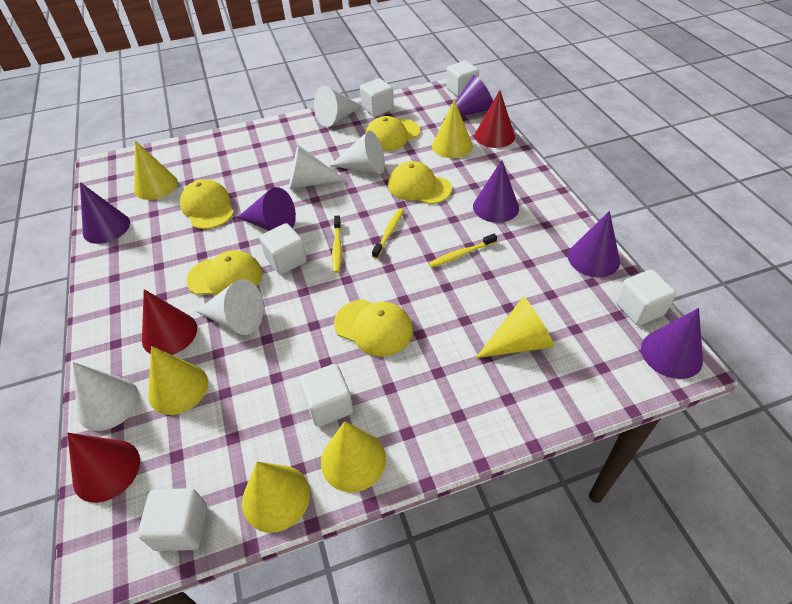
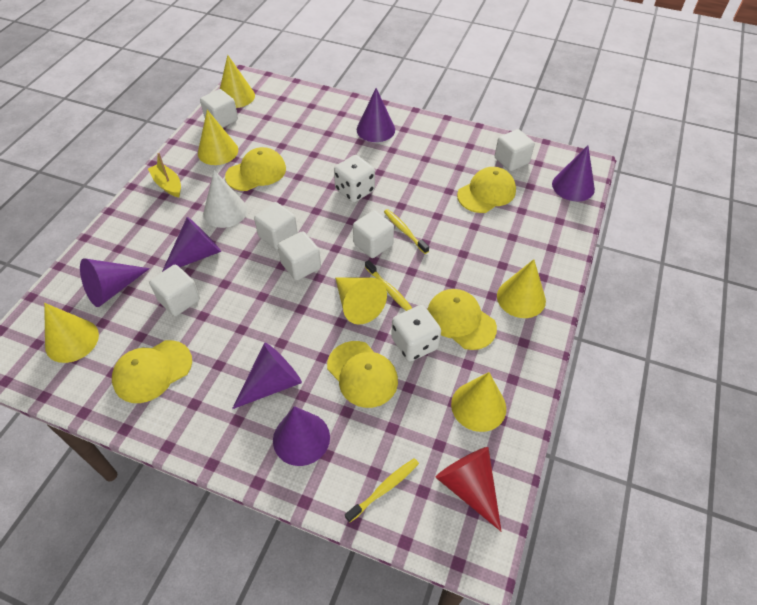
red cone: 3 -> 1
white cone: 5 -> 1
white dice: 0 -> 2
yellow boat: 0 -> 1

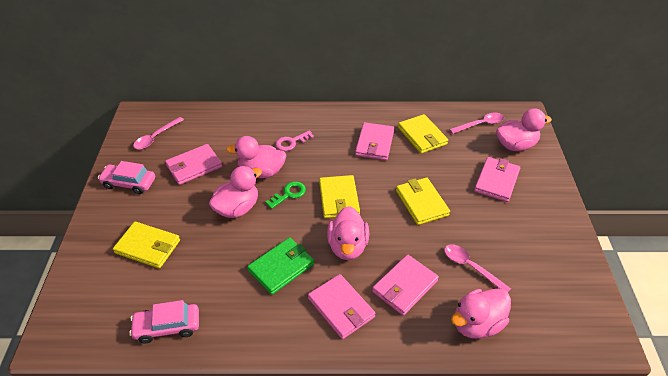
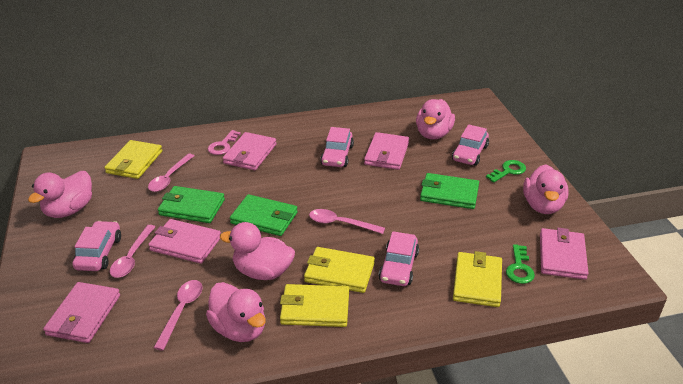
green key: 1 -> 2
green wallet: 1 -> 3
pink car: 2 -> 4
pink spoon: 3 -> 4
........
■ Exercise description
Please print exactly the lines running from the line with "white cone: 5 -> 1" through the final line of the material, and nothing more. Keep pictures out.

■ Solution for this task
white cone: 5 -> 1
white dice: 0 -> 2
yellow boat: 0 -> 1

green key: 1 -> 2
green wallet: 1 -> 3
pink car: 2 -> 4
pink spoon: 3 -> 4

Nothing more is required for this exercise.